To do. Look in the listing below for the line that has "none -> orange brick A13:B14 level 1", then return it and each following line up to and including the one with "none -> pink cone A6 level 2", exactly and without pictures.

Stored data.

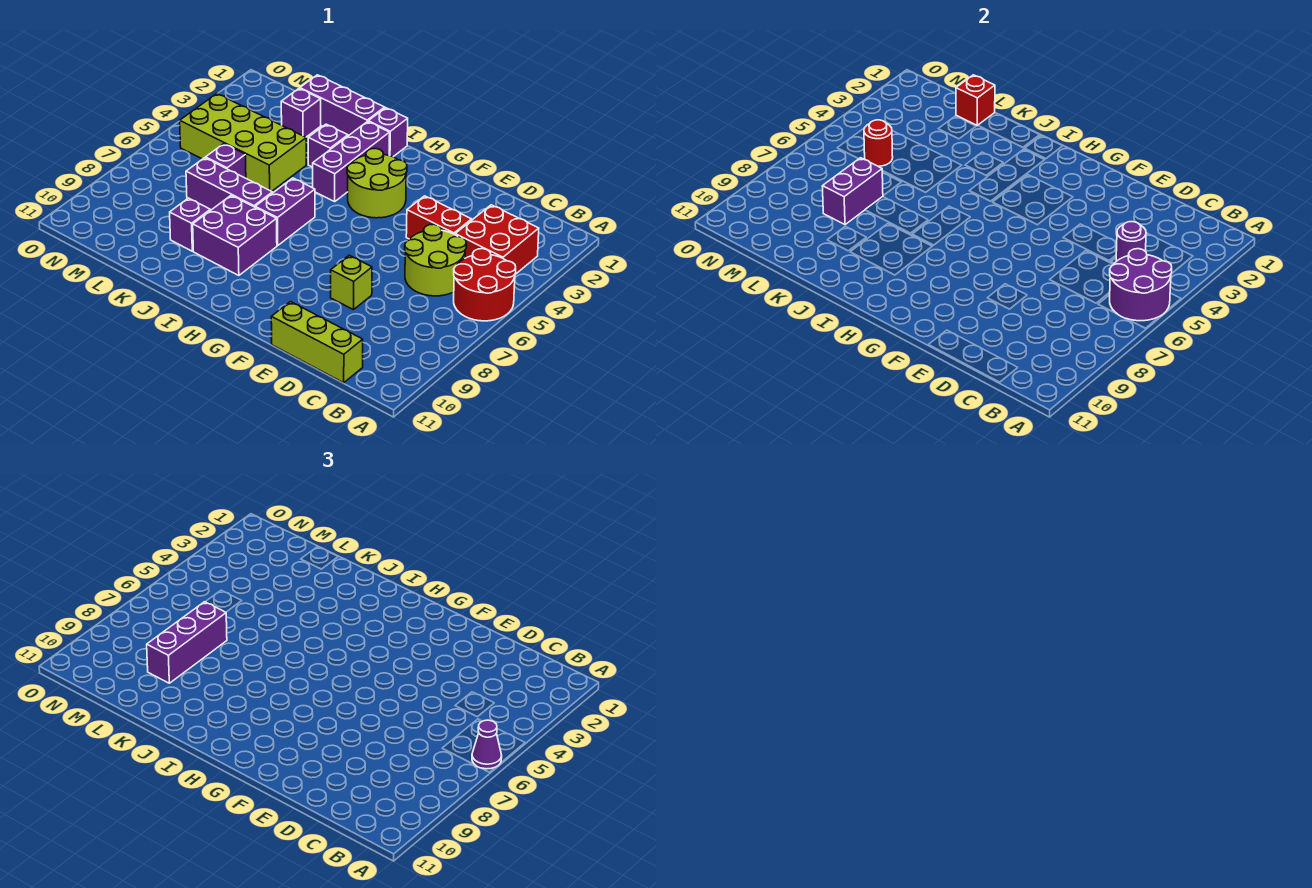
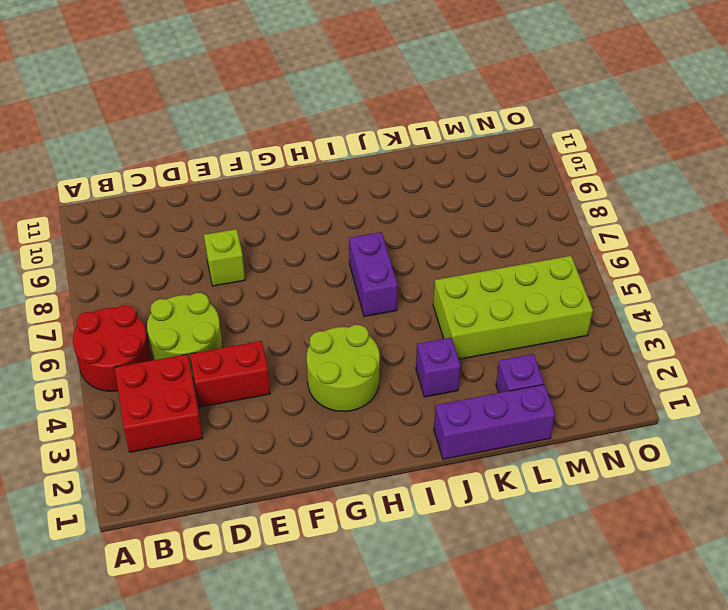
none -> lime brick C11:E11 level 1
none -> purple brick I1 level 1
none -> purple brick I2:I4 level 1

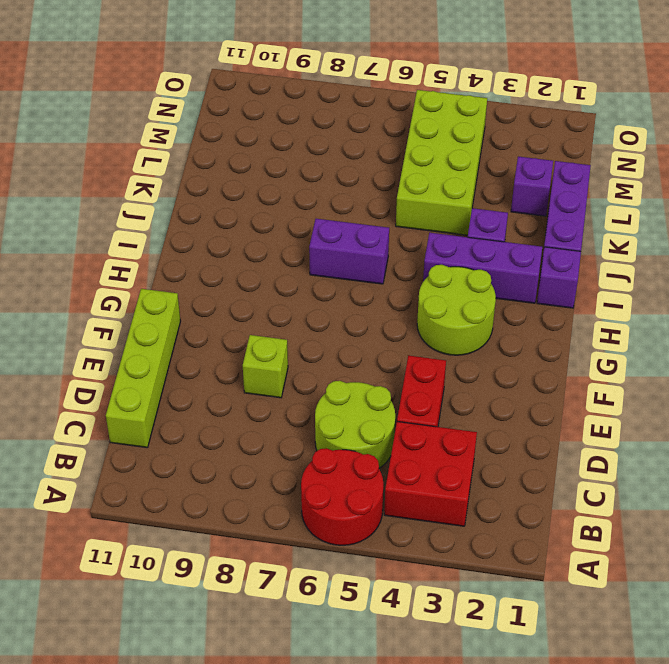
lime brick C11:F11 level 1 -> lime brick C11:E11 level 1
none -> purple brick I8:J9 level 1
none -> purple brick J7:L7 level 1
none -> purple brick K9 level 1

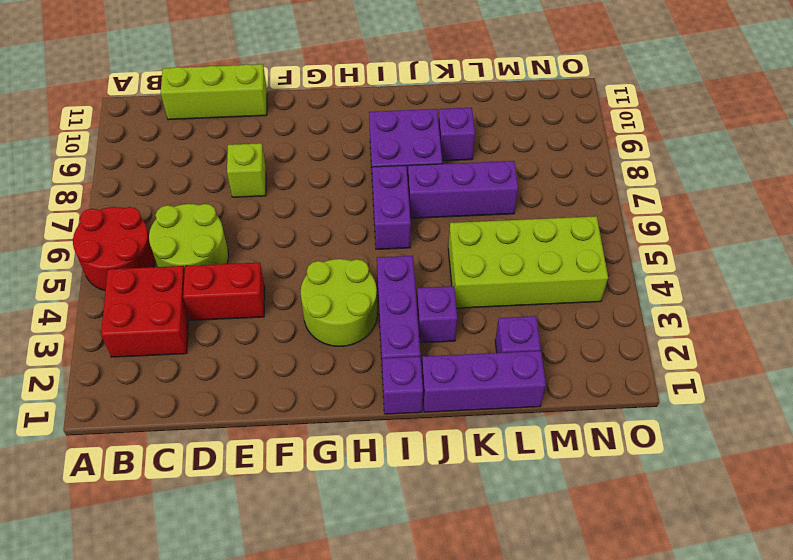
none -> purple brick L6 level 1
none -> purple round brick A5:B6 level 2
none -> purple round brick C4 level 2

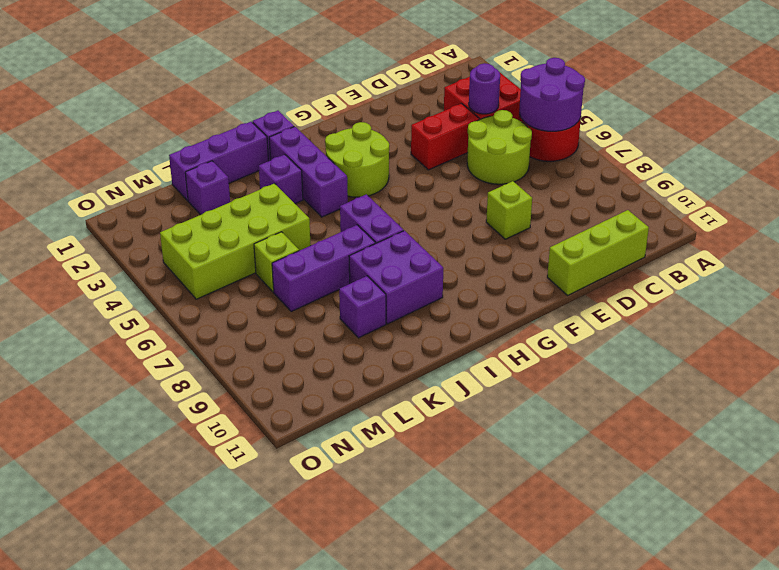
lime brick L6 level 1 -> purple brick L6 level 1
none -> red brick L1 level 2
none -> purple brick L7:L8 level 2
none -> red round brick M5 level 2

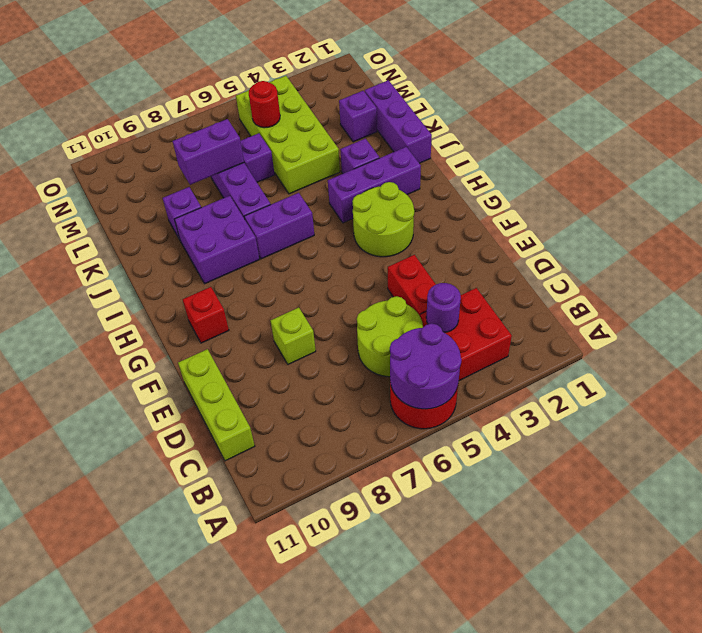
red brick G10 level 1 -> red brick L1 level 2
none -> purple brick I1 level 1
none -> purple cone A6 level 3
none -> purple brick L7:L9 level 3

--

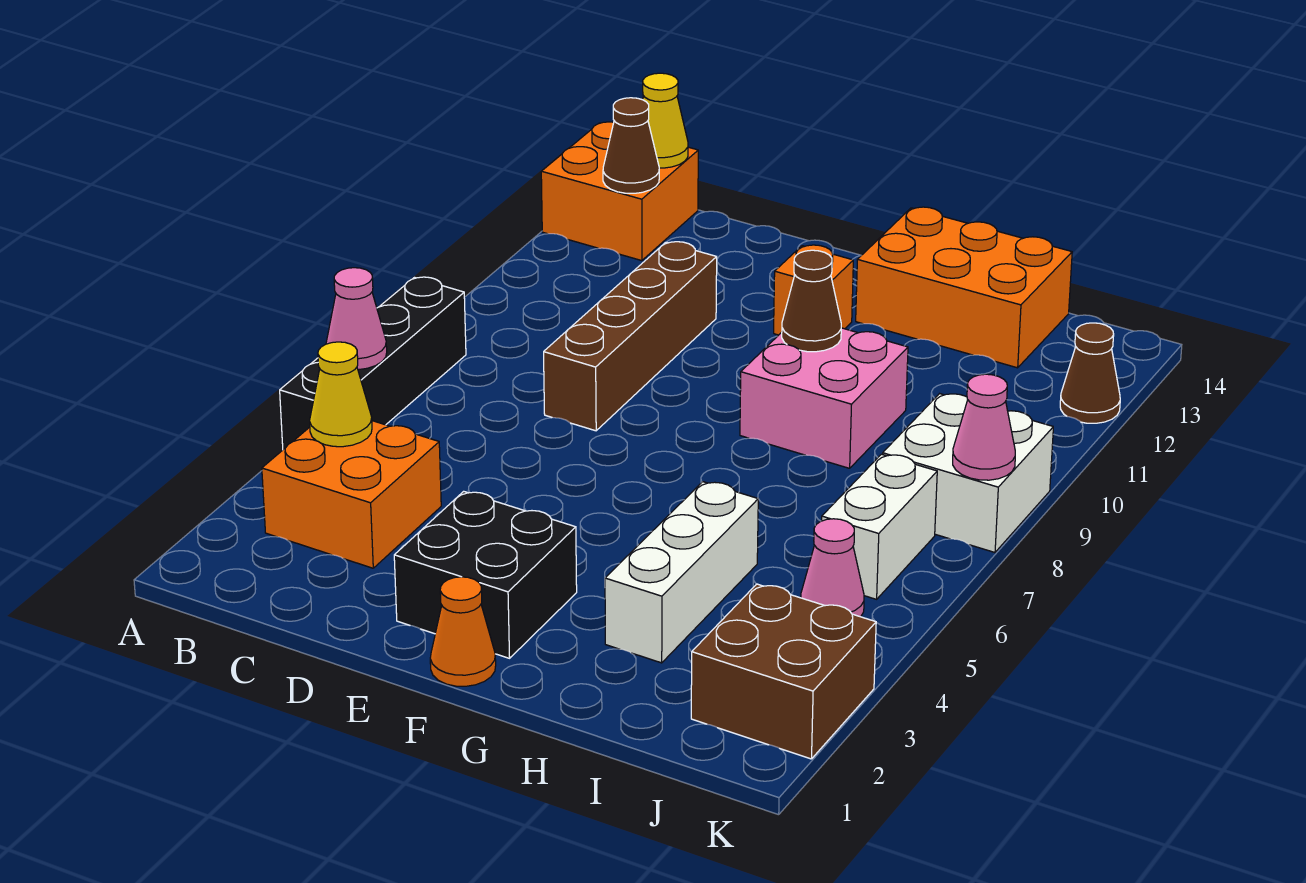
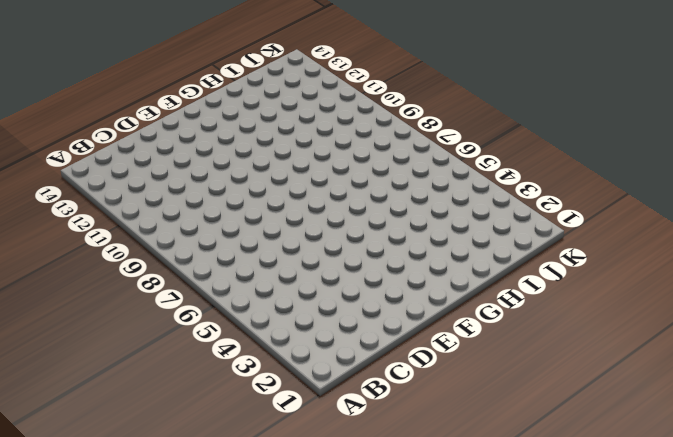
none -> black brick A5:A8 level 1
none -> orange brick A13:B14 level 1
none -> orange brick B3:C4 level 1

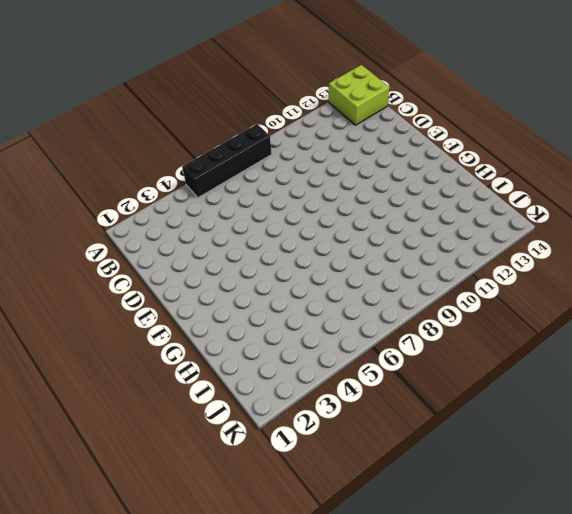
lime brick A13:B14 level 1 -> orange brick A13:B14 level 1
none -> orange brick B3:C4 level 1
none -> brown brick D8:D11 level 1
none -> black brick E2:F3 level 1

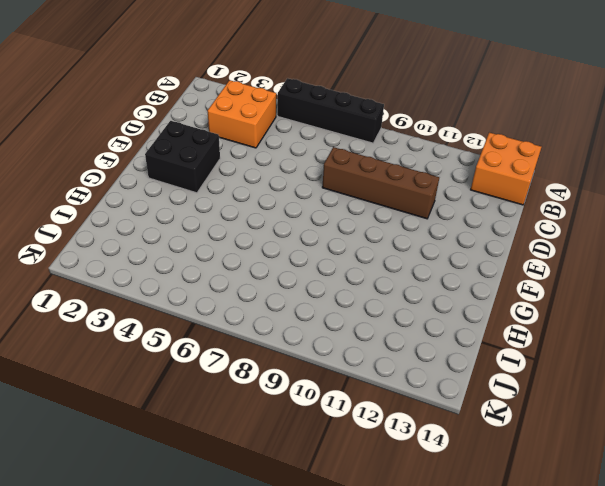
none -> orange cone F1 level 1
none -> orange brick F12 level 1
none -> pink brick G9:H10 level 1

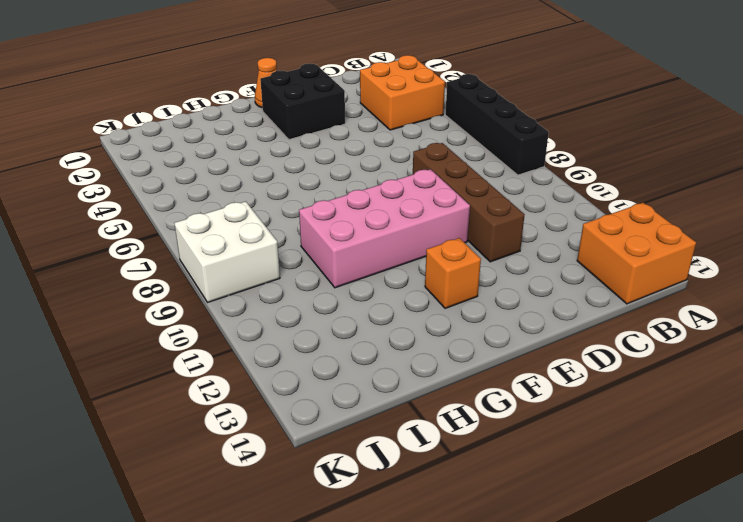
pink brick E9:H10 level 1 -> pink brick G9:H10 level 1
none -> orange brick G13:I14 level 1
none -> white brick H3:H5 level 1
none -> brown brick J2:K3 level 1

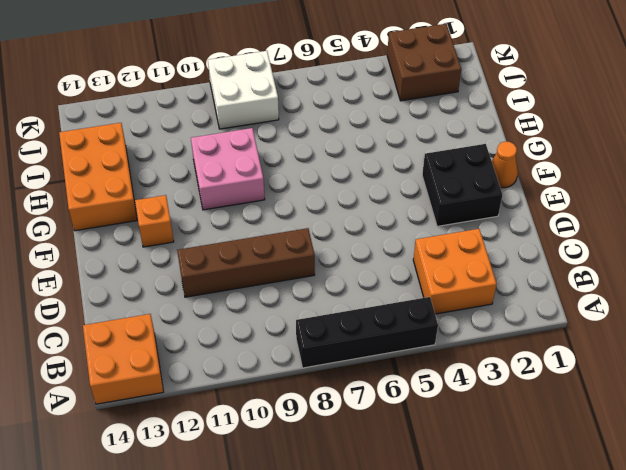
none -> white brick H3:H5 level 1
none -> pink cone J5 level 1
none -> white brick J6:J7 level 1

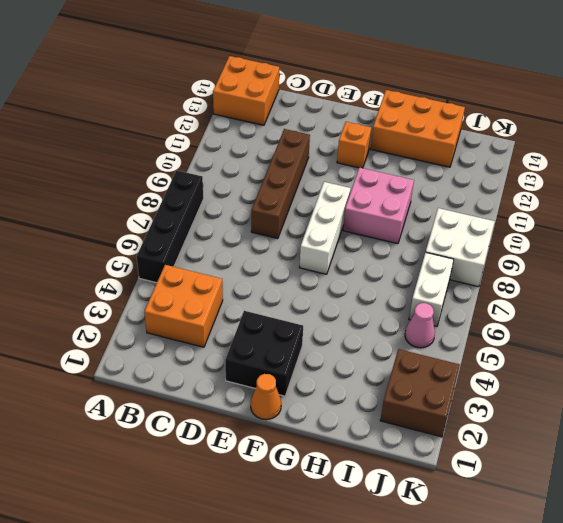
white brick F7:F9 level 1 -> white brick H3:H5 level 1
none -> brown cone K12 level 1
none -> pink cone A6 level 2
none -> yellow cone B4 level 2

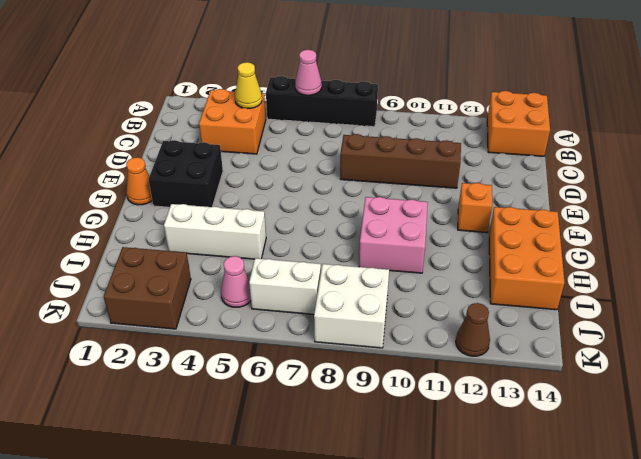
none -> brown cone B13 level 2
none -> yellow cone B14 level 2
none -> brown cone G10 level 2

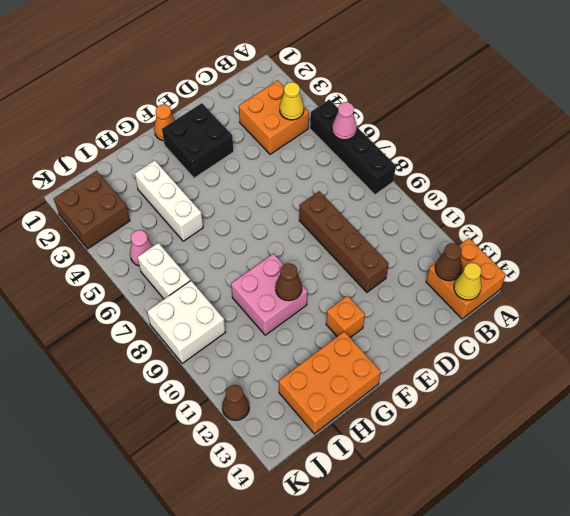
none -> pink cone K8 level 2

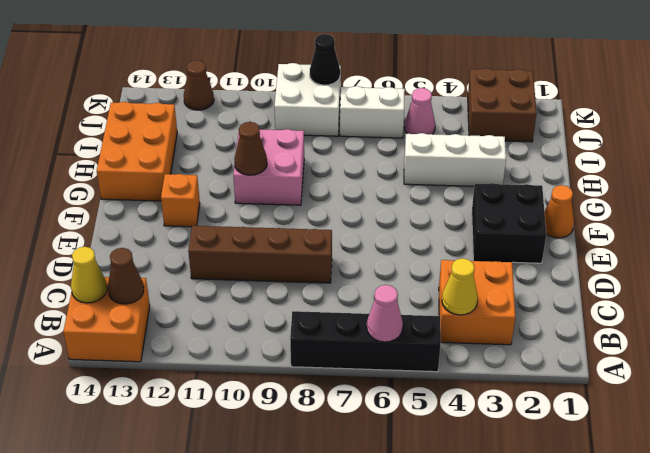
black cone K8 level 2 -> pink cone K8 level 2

...

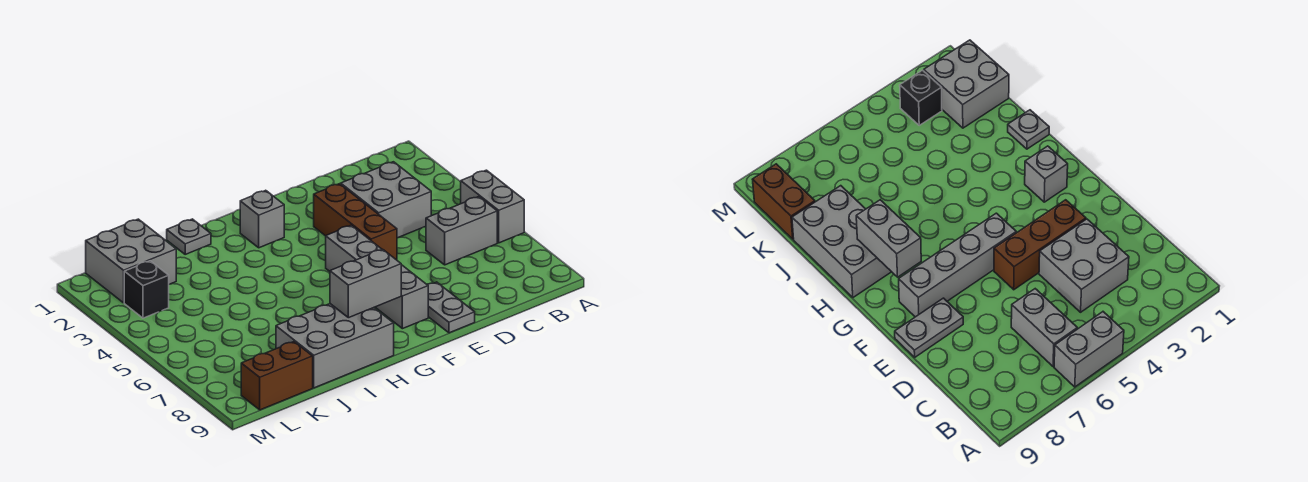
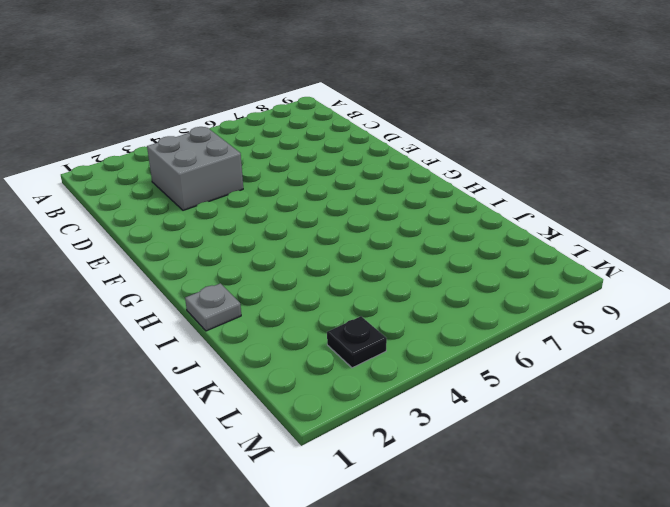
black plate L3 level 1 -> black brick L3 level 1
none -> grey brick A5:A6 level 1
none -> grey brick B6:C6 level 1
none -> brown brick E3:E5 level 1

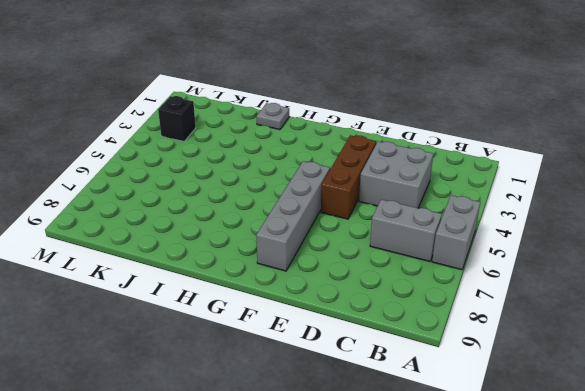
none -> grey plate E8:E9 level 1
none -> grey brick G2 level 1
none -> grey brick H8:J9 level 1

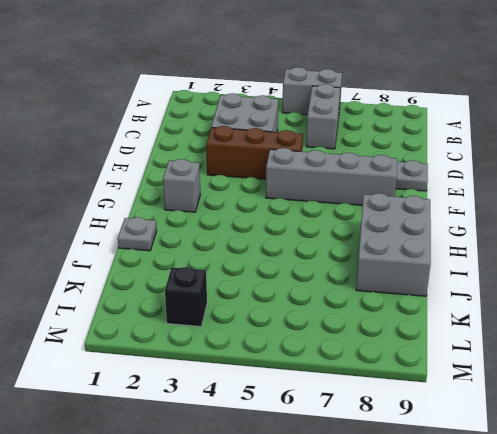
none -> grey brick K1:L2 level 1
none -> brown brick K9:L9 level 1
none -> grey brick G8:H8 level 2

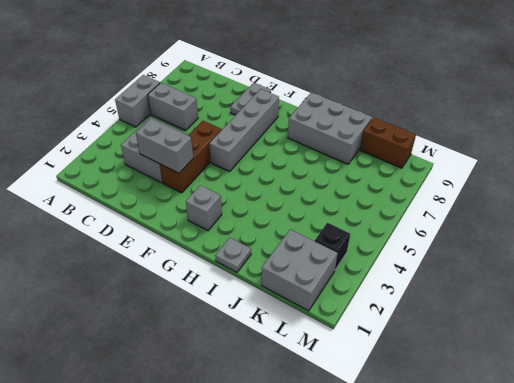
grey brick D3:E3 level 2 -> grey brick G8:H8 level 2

Output below.
none -> orange brick A13:B14 level 1
none -> orange brick B3:C4 level 1

lime brick A13:B14 level 1 -> orange brick A13:B14 level 1
none -> orange brick B3:C4 level 1
none -> brown brick D8:D11 level 1
none -> black brick E2:F3 level 1

none -> orange cone F1 level 1
none -> orange brick F12 level 1
none -> pink brick G9:H10 level 1

pink brick E9:H10 level 1 -> pink brick G9:H10 level 1
none -> orange brick G13:I14 level 1
none -> white brick H3:H5 level 1
none -> brown brick J2:K3 level 1

none -> white brick H3:H5 level 1
none -> pink cone J5 level 1
none -> white brick J6:J7 level 1

white brick F7:F9 level 1 -> white brick H3:H5 level 1
none -> brown cone K12 level 1
none -> pink cone A6 level 2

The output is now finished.